Exercise goal: Would you count the lines in the material below that include the string "rosa"? Only the number is needed.

*** Provided material

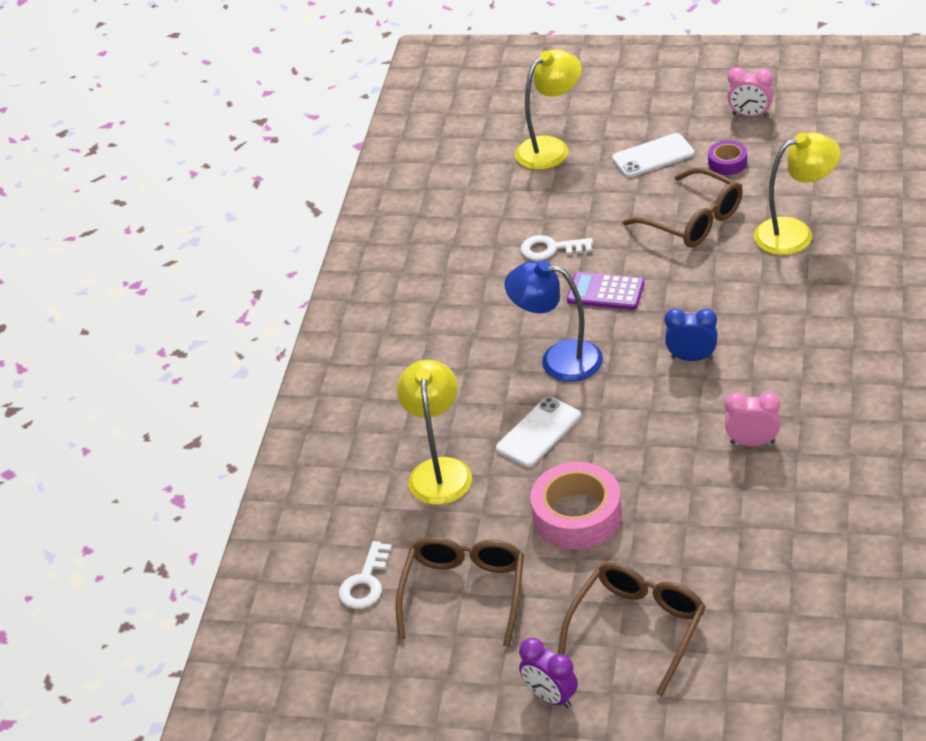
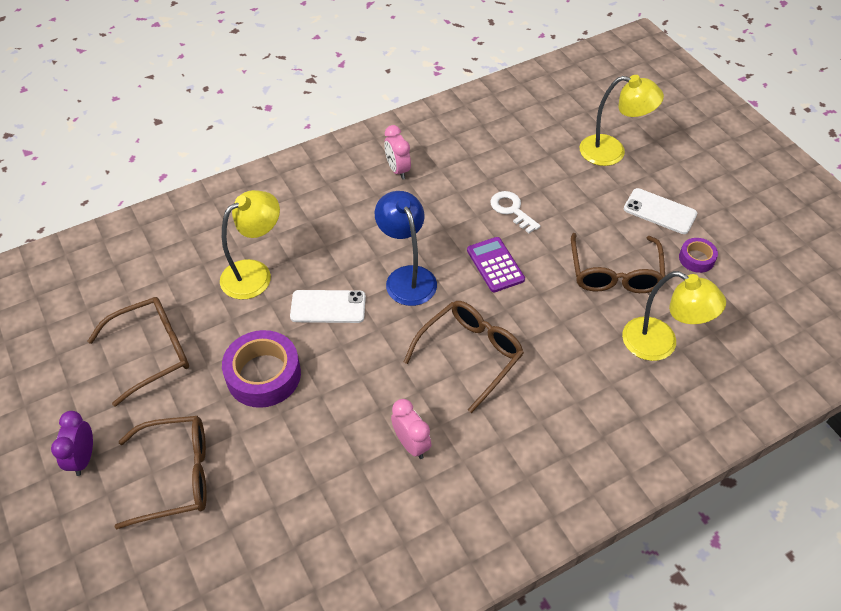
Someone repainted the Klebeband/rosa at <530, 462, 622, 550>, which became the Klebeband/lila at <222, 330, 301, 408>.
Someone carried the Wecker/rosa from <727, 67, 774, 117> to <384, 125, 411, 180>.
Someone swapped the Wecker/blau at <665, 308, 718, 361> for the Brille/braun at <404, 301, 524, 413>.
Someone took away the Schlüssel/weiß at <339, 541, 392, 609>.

******

Task response: 2